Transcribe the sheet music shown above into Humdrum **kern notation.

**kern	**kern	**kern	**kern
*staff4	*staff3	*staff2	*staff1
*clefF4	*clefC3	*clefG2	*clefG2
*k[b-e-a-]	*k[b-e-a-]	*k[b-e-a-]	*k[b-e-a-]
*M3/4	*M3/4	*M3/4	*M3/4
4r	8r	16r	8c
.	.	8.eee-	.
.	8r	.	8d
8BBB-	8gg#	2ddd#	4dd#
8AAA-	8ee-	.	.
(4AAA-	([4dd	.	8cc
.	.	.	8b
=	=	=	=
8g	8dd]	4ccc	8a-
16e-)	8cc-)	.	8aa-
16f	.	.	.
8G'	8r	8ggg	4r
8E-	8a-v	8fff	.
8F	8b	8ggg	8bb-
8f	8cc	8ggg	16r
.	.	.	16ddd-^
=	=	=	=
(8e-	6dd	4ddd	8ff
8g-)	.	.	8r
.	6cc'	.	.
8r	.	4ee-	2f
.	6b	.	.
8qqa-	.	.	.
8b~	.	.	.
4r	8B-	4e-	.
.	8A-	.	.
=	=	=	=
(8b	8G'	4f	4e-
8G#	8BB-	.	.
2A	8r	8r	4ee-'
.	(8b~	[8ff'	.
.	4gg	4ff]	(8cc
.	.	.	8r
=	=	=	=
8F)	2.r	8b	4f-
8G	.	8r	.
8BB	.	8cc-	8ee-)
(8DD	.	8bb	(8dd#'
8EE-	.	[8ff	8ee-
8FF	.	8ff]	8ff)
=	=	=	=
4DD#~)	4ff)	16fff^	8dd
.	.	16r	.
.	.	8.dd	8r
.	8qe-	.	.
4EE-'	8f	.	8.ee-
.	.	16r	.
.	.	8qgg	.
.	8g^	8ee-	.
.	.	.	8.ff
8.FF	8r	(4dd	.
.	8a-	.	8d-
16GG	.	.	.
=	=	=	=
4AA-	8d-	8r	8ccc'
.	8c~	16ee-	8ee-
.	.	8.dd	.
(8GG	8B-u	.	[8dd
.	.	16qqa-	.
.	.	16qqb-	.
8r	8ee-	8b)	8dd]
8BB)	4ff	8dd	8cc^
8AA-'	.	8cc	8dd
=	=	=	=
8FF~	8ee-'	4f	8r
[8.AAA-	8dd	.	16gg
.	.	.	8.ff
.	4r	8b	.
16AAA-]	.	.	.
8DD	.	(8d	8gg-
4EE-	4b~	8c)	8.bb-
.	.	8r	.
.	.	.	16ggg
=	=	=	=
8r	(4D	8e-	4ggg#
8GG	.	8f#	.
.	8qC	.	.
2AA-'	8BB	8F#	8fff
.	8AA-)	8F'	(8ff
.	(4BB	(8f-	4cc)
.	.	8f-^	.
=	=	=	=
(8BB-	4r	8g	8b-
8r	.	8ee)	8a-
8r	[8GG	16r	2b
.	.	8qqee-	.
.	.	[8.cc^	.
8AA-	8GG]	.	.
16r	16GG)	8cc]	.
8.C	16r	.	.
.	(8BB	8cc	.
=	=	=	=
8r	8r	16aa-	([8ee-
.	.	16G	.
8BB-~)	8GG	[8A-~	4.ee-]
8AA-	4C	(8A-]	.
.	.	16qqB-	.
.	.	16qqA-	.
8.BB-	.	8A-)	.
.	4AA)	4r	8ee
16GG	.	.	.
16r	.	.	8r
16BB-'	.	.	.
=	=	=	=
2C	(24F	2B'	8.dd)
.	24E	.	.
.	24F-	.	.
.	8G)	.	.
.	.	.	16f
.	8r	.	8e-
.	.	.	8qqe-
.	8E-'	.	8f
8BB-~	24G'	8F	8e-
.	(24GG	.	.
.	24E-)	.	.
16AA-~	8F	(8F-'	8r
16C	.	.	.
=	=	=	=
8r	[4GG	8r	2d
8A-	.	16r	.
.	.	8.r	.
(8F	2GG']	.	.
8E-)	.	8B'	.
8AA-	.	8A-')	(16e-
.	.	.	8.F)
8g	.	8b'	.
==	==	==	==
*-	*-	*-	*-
********
*Problema breve:*
Muestra todas las líneas del material de arriba que contengan la cadena "kern", teniendo en cuenta las mayúsculas y minúsculas.

*Solución del ejercicio:*
Transcribe the sheet music shown above into Humdrum **kern notation.
**kern	**kern	**kern	**kern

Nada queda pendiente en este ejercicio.